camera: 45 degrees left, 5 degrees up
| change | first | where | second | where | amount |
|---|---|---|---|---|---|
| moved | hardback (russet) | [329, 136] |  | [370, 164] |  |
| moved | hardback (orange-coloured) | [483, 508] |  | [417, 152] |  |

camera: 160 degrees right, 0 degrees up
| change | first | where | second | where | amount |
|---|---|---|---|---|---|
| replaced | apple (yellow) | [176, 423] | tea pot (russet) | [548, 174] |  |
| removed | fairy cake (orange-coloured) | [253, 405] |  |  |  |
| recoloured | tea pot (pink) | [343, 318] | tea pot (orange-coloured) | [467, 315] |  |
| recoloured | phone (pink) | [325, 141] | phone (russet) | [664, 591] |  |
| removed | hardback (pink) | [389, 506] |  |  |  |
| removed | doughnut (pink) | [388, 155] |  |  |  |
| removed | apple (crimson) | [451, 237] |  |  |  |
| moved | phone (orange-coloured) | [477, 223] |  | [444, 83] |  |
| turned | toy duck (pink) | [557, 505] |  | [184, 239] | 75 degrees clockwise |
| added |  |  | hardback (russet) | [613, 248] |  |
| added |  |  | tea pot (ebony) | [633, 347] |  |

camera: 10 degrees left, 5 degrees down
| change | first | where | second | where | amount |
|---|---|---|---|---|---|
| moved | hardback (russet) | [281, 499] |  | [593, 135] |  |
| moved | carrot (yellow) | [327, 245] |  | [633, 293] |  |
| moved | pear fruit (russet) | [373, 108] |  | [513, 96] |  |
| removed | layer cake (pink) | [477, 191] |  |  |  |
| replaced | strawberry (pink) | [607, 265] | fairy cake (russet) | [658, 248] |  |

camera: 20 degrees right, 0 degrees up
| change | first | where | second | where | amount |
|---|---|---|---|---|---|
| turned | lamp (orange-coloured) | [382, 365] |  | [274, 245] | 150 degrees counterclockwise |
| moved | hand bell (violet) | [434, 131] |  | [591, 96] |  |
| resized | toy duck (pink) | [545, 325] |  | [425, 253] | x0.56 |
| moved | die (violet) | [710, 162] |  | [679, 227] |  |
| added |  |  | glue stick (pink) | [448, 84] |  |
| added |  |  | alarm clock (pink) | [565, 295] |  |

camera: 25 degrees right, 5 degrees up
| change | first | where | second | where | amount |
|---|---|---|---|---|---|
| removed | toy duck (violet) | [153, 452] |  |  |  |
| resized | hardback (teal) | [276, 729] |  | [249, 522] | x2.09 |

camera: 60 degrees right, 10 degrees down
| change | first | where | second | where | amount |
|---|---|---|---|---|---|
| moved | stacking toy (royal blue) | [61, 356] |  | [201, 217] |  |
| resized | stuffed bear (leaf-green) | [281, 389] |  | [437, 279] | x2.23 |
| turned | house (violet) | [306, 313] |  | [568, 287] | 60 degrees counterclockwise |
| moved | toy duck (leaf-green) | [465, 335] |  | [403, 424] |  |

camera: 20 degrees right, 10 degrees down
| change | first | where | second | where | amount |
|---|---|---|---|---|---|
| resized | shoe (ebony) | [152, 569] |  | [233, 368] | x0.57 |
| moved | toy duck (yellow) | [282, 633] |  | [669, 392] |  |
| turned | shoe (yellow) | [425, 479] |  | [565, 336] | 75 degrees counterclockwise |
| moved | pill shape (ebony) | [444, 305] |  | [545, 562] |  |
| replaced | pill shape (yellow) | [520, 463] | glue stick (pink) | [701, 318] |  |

--------

### YOUR GOAL
When you answer, retype all of the material exactly as it appears above.

### ANSWER FOR THIS EXERCISE
camera: 45 degrees left, 5 degrees up
| change | first | where | second | where | amount |
|---|---|---|---|---|---|
| moved | hardback (russet) | [329, 136] |  | [370, 164] |  |
| moved | hardback (orange-coloured) | [483, 508] |  | [417, 152] |  |

camera: 160 degrees right, 0 degrees up
| change | first | where | second | where | amount |
|---|---|---|---|---|---|
| replaced | apple (yellow) | [176, 423] | tea pot (russet) | [548, 174] |  |
| removed | fairy cake (orange-coloured) | [253, 405] |  |  |  |
| recoloured | tea pot (pink) | [343, 318] | tea pot (orange-coloured) | [467, 315] |  |
| recoloured | phone (pink) | [325, 141] | phone (russet) | [664, 591] |  |
| removed | hardback (pink) | [389, 506] |  |  |  |
| removed | doughnut (pink) | [388, 155] |  |  |  |
| removed | apple (crimson) | [451, 237] |  |  |  |
| moved | phone (orange-coloured) | [477, 223] |  | [444, 83] |  |
| turned | toy duck (pink) | [557, 505] |  | [184, 239] | 75 degrees clockwise |
| added |  |  | hardback (russet) | [613, 248] |  |
| added |  |  | tea pot (ebony) | [633, 347] |  |

camera: 10 degrees left, 5 degrees down
| change | first | where | second | where | amount |
|---|---|---|---|---|---|
| moved | hardback (russet) | [281, 499] |  | [593, 135] |  |
| moved | carrot (yellow) | [327, 245] |  | [633, 293] |  |
| moved | pear fruit (russet) | [373, 108] |  | [513, 96] |  |
| removed | layer cake (pink) | [477, 191] |  |  |  |
| replaced | strawberry (pink) | [607, 265] | fairy cake (russet) | [658, 248] |  |

camera: 20 degrees right, 0 degrees up
| change | first | where | second | where | amount |
|---|---|---|---|---|---|
| turned | lamp (orange-coloured) | [382, 365] |  | [274, 245] | 150 degrees counterclockwise |
| moved | hand bell (violet) | [434, 131] |  | [591, 96] |  |
| resized | toy duck (pink) | [545, 325] |  | [425, 253] | x0.56 |
| moved | die (violet) | [710, 162] |  | [679, 227] |  |
| added |  |  | glue stick (pink) | [448, 84] |  |
| added |  |  | alarm clock (pink) | [565, 295] |  |

camera: 25 degrees right, 5 degrees up
| change | first | where | second | where | amount |
|---|---|---|---|---|---|
| removed | toy duck (violet) | [153, 452] |  |  |  |
| resized | hardback (teal) | [276, 729] |  | [249, 522] | x2.09 |

camera: 60 degrees right, 10 degrees down
| change | first | where | second | where | amount |
|---|---|---|---|---|---|
| moved | stacking toy (royal blue) | [61, 356] |  | [201, 217] |  |
| resized | stuffed bear (leaf-green) | [281, 389] |  | [437, 279] | x2.23 |
| turned | house (violet) | [306, 313] |  | [568, 287] | 60 degrees counterclockwise |
| moved | toy duck (leaf-green) | [465, 335] |  | [403, 424] |  |

camera: 20 degrees right, 10 degrees down
| change | first | where | second | where | amount |
|---|---|---|---|---|---|
| resized | shoe (ebony) | [152, 569] |  | [233, 368] | x0.57 |
| moved | toy duck (yellow) | [282, 633] |  | [669, 392] |  |
| turned | shoe (yellow) | [425, 479] |  | [565, 336] | 75 degrees counterclockwise |
| moved | pill shape (ebony) | [444, 305] |  | [545, 562] |  |
| replaced | pill shape (yellow) | [520, 463] | glue stick (pink) | [701, 318] |  |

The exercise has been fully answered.